Image-to-image building correspondences
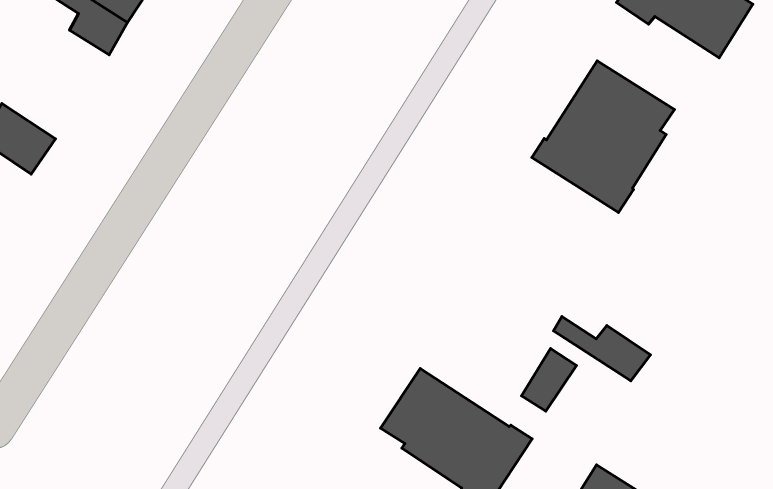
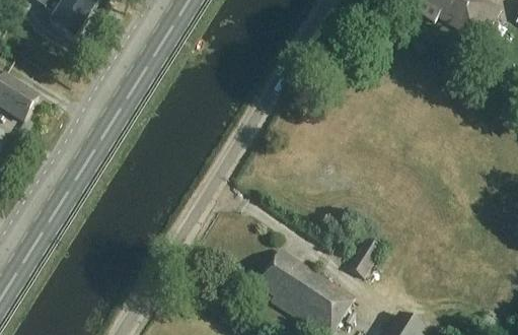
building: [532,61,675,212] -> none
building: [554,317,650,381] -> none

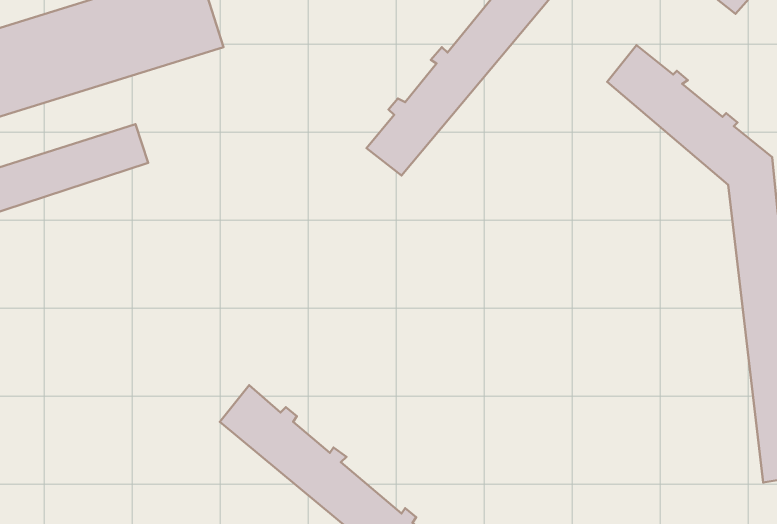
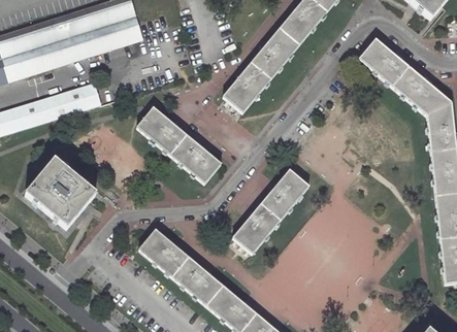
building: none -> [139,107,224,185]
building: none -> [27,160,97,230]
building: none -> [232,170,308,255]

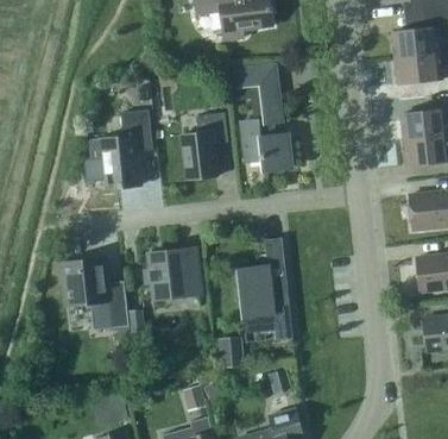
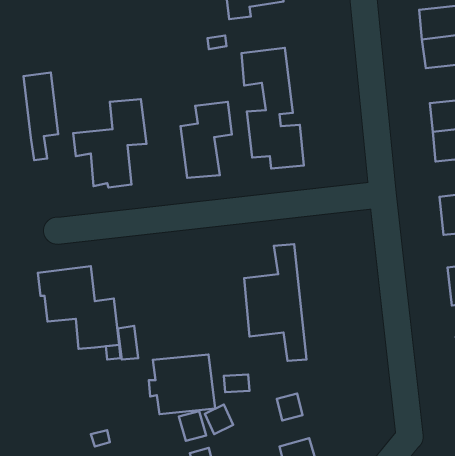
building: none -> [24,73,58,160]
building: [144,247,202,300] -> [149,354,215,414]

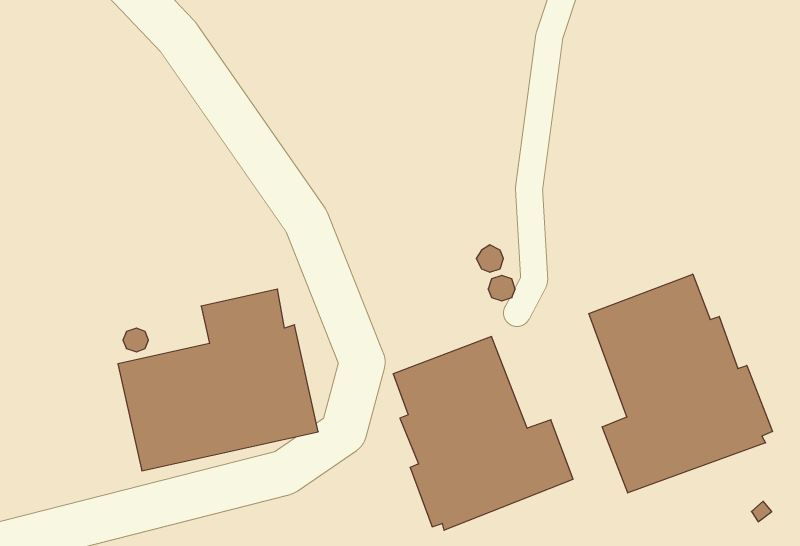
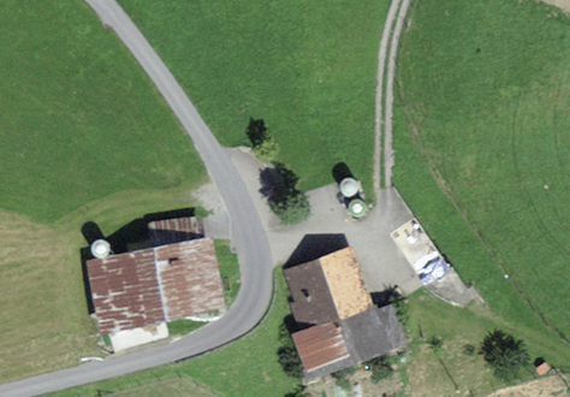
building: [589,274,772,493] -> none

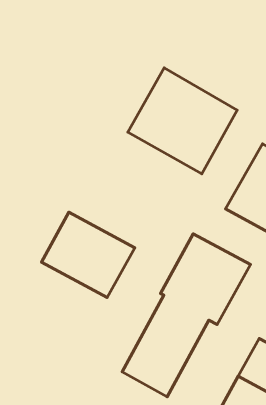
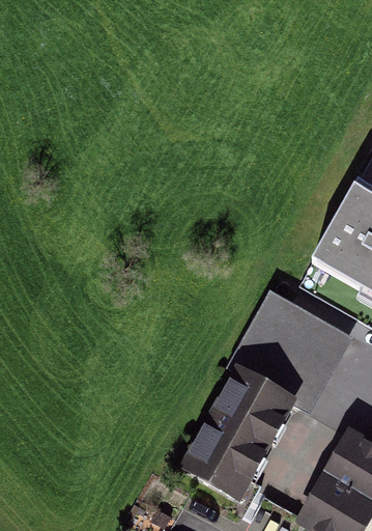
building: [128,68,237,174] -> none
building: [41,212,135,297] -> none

WORK REQUEST
The answer must be exactly the lines from the one containing "building: [128,68,237,174] -> none" through the final line of the data, both ends included, and nothing else.

ANSWER SECTION
building: [128,68,237,174] -> none
building: [41,212,135,297] -> none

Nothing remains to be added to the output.